**WHAT IS EXPECTED**
Although the entries contain pictures, the copy should hold only their exact text.
** Opening TASK INPUTS block **
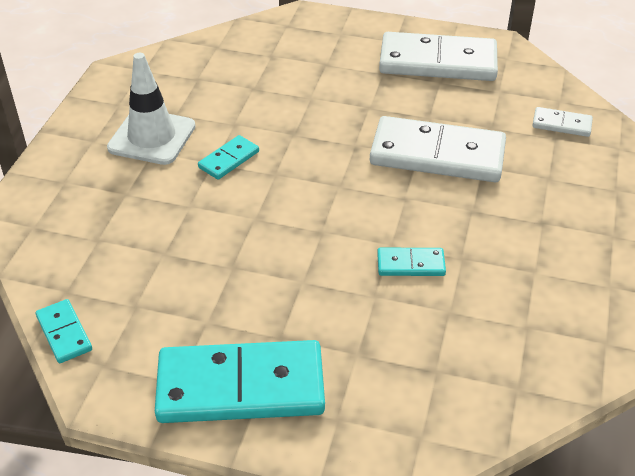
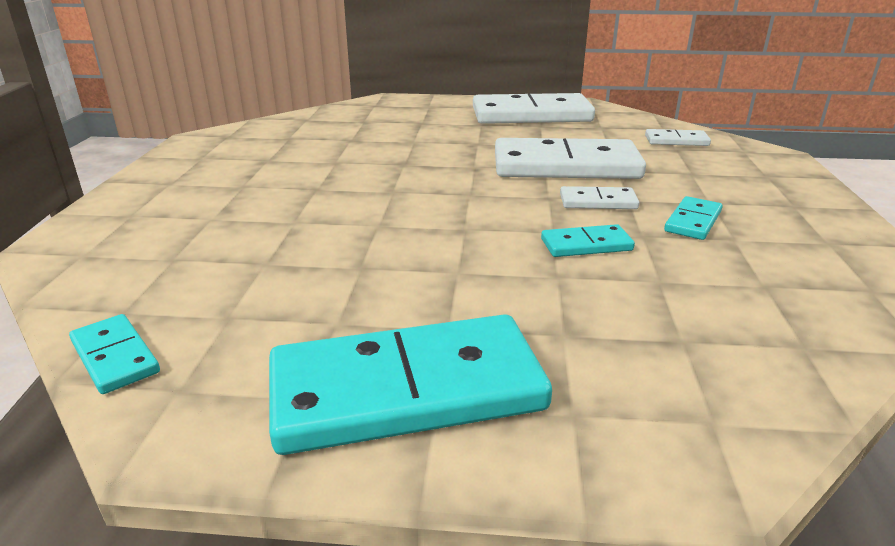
camera: 10 degrees left, 15 degrees down
white traffic cone [107,53,196,165] -> none
turquoise domino [198,135,259,180] -> turquoise domino moved to [664,196,723,240]
none -> white domino [560,186,639,209]

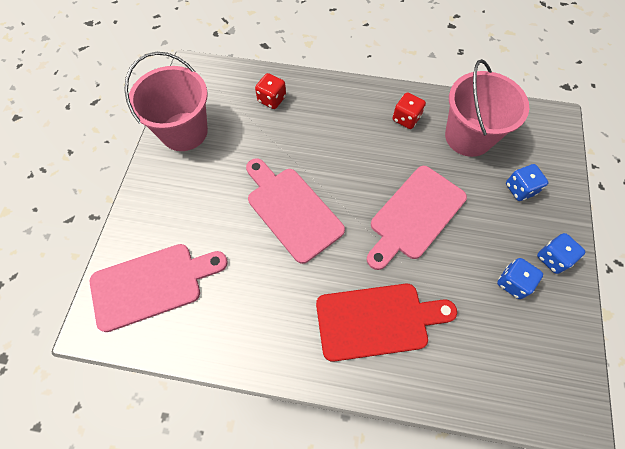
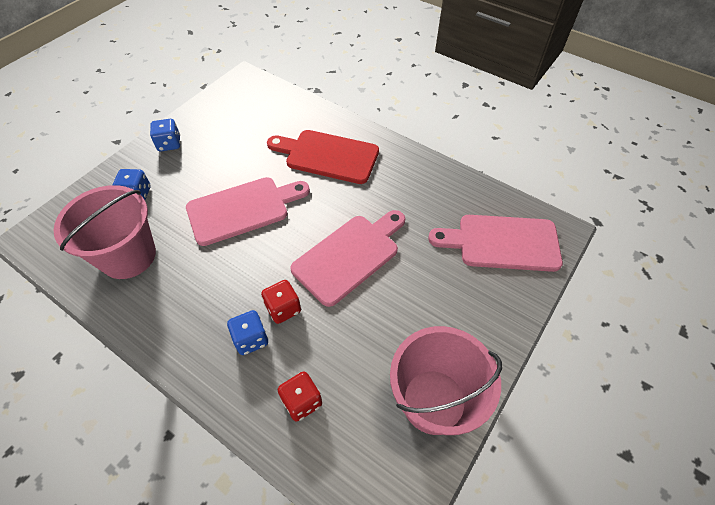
camera: 155 degrees left, 10 degrees down
pink cutting board [246,158,345,264] -> pink cutting board turned 120 degrees counterclockwise [290,210,406,307]
red dice [393,92,426,129] -> red dice moved to [261,280,301,324]
blue dice [497,258,543,299] -> blue dice moved to [227,310,268,355]

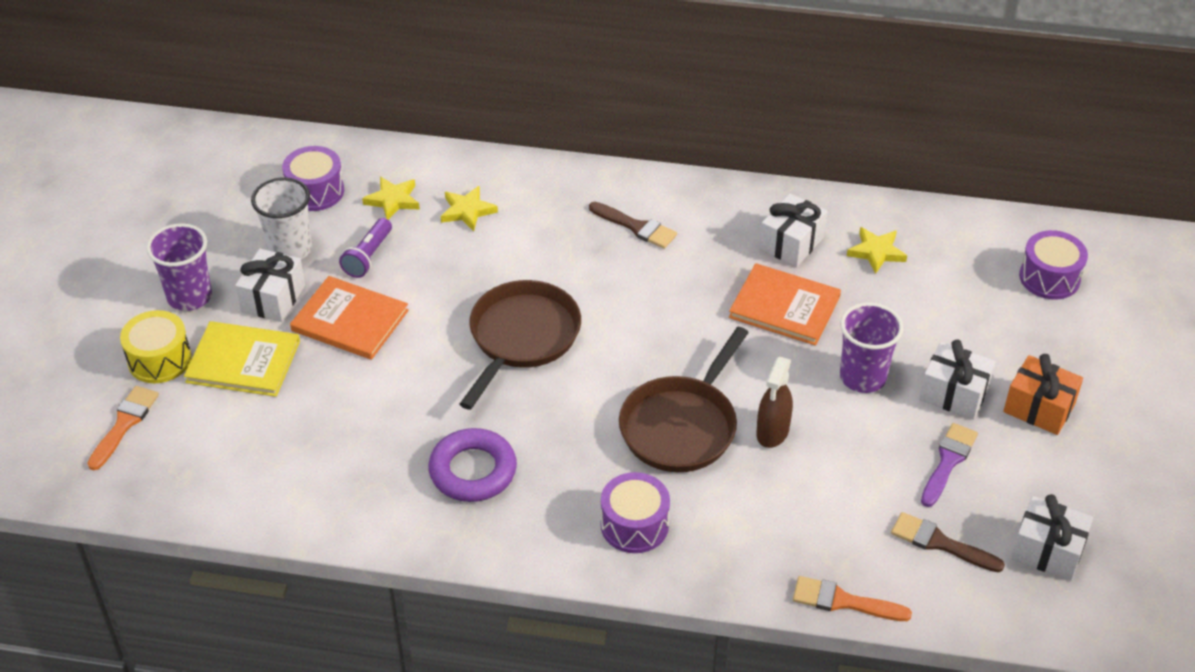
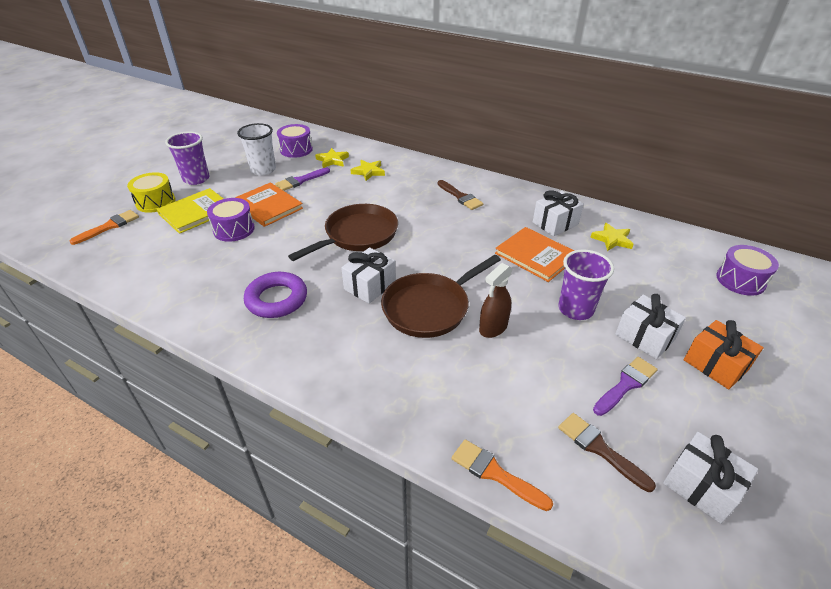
camera: 20 degrees right, 5 degrees down
yellow book [184,321,300,397] -> yellow book turned 75 degrees counterclockwise [157,188,223,234]
white gift [235,249,305,322] -> white gift moved to [341,247,396,304]
purple flashlight [339,218,392,278] -> purple brush [275,167,330,191]
purple drum [601,472,670,553] -> purple drum moved to [207,198,255,242]

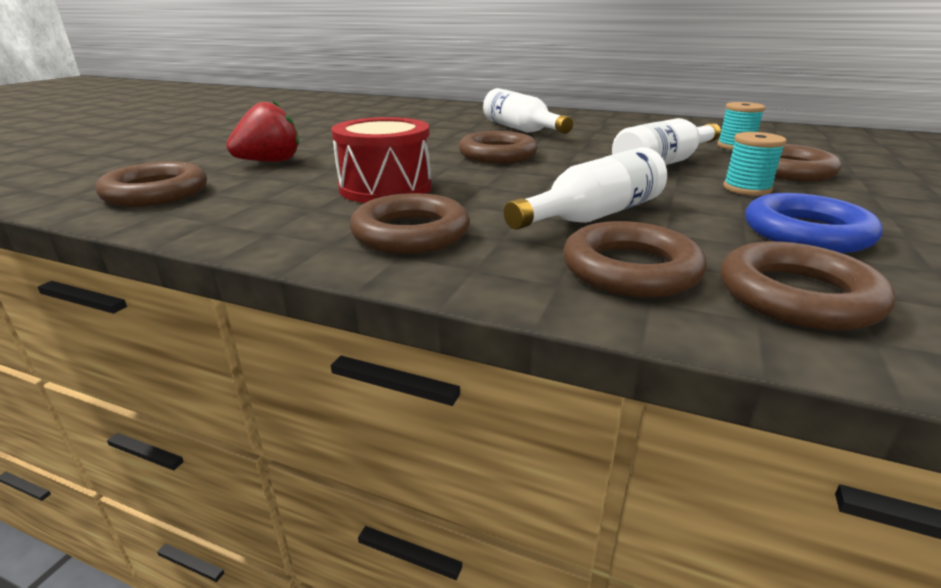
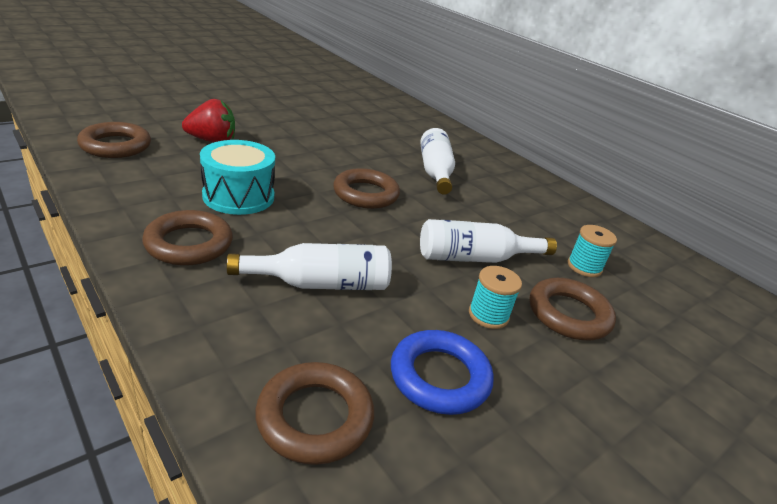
camera: 25 degrees right, 5 degrees up
red drum [331,117,431,203] -> turquoise drum [200,140,275,215]
brown ring [563,221,707,298] -> none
** Closing TASK INPUTS block **
**EXERCISE RESPONSE**
camera: 10 degrees left, 15 degrees down
white traffic cone [107,53,196,165] -> none
turquoise domino [198,135,259,180] -> turquoise domino moved to [664,196,723,240]
none -> white domino [560,186,639,209]

camera: 155 degrees left, 10 degrees down
pink cutting board [246,158,345,264] -> pink cutting board turned 120 degrees counterclockwise [290,210,406,307]
red dice [393,92,426,129] -> red dice moved to [261,280,301,324]
blue dice [497,258,543,299] -> blue dice moved to [227,310,268,355]

camera: 20 degrees right, 5 degrees down
yellow book [184,321,300,397] -> yellow book turned 75 degrees counterclockwise [157,188,223,234]
white gift [235,249,305,322] -> white gift moved to [341,247,396,304]
purple flashlight [339,218,392,278] -> purple brush [275,167,330,191]
purple drum [601,472,670,553] -> purple drum moved to [207,198,255,242]

camera: 25 degrees right, 5 degrees up
red drum [331,117,431,203] -> turquoise drum [200,140,275,215]
brown ring [563,221,707,298] -> none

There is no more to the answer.